The task » Return copies of the lines below that mention "headphones".

Provided records »
■ ■ ■ ■

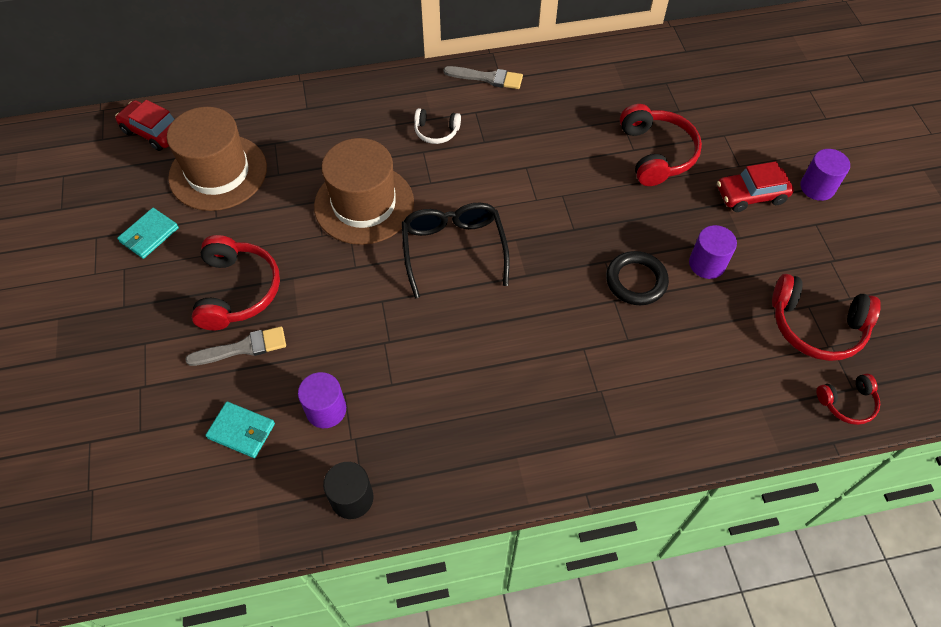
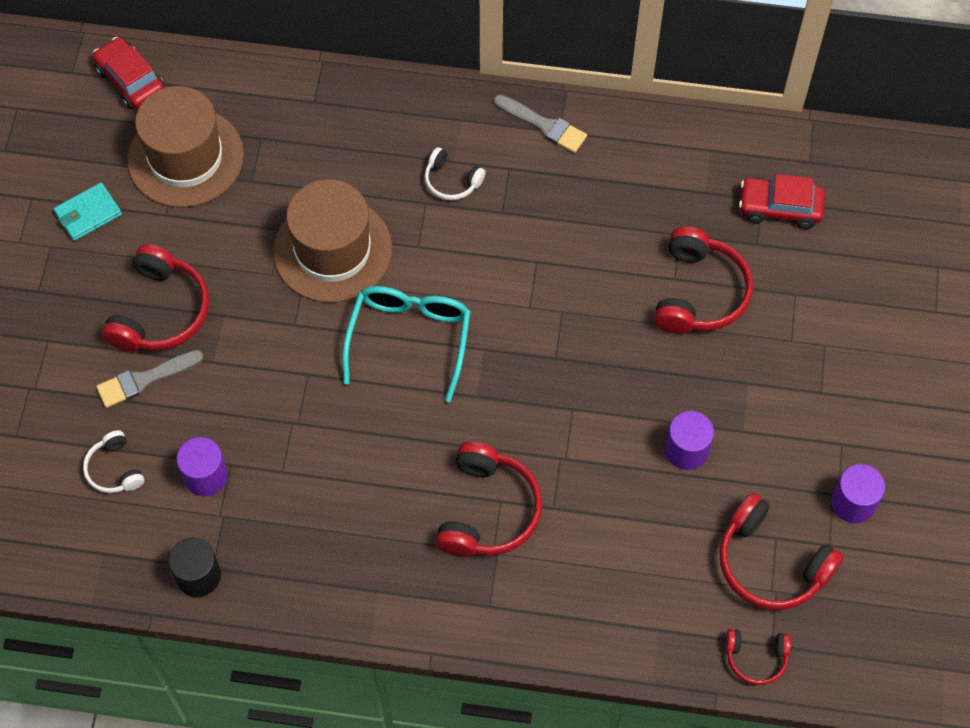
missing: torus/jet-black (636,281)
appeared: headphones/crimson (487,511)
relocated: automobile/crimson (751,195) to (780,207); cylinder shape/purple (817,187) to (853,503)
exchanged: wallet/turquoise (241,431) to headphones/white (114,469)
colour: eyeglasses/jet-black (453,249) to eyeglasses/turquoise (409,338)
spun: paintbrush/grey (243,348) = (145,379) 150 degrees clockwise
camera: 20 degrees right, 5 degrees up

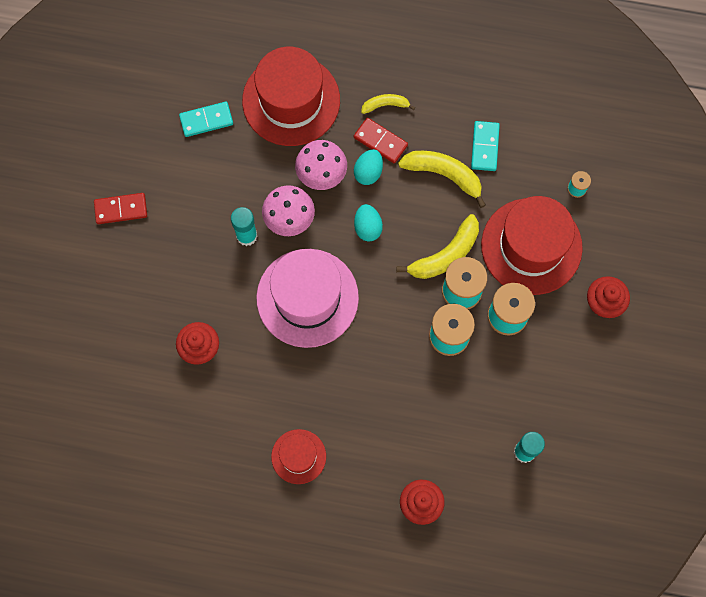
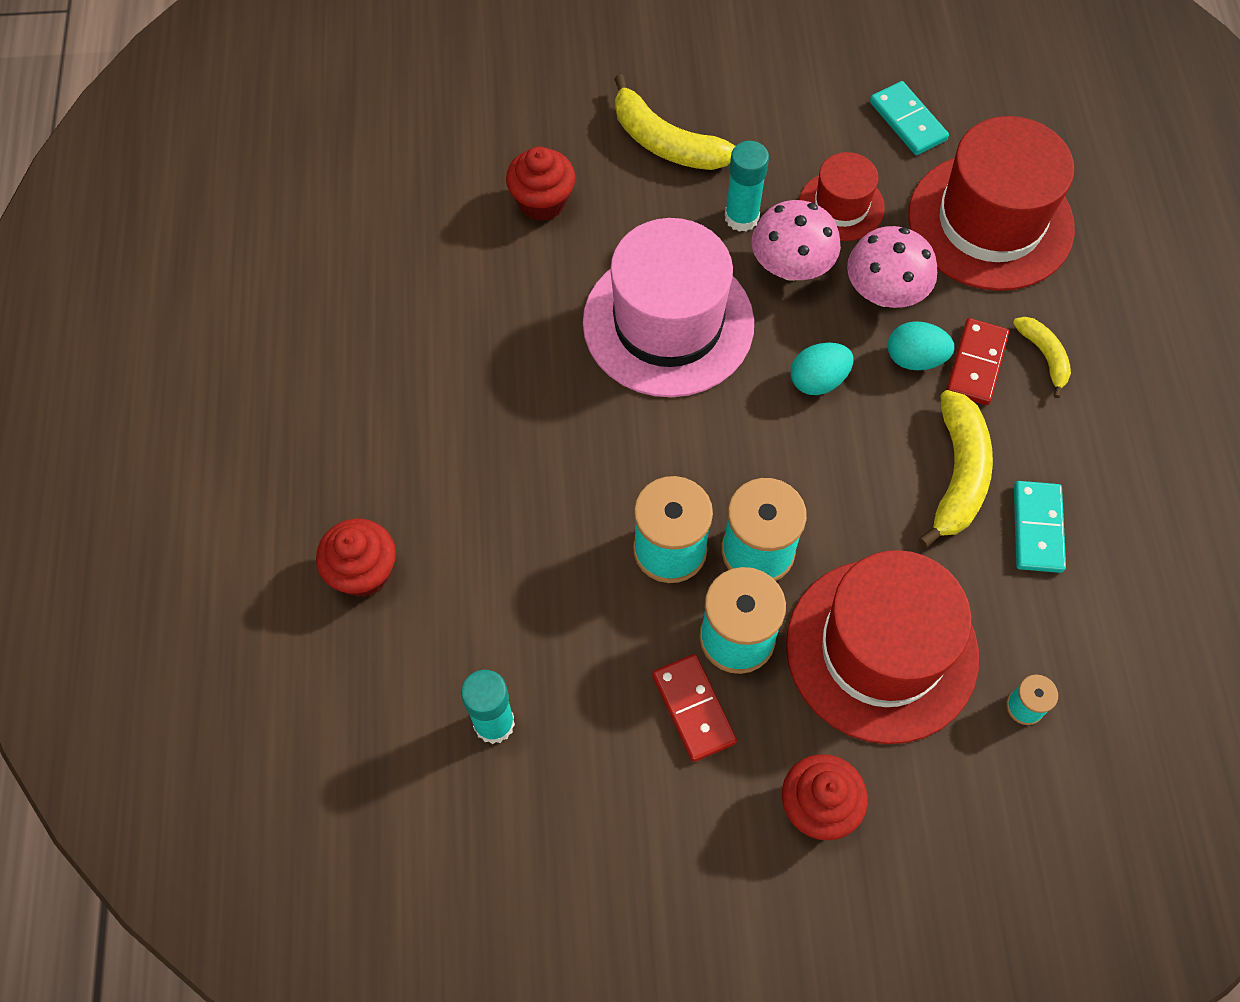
relocated: banana fruit/golden (445,255) to (666,142); domino piece/crimson (121,209) to (693,709); top hat/crimson (298,456) to (841,206)
spun: domino piece/turquoise (484,147) = (1037,528) 75 degrees counterclockwise
camera: 75 degrees right, 10 degrees down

■ ■ ■ ■

Exercise result »
appeared: headphones/crimson (487,511)
exchanged: wallet/turquoise (241,431) to headphones/white (114,469)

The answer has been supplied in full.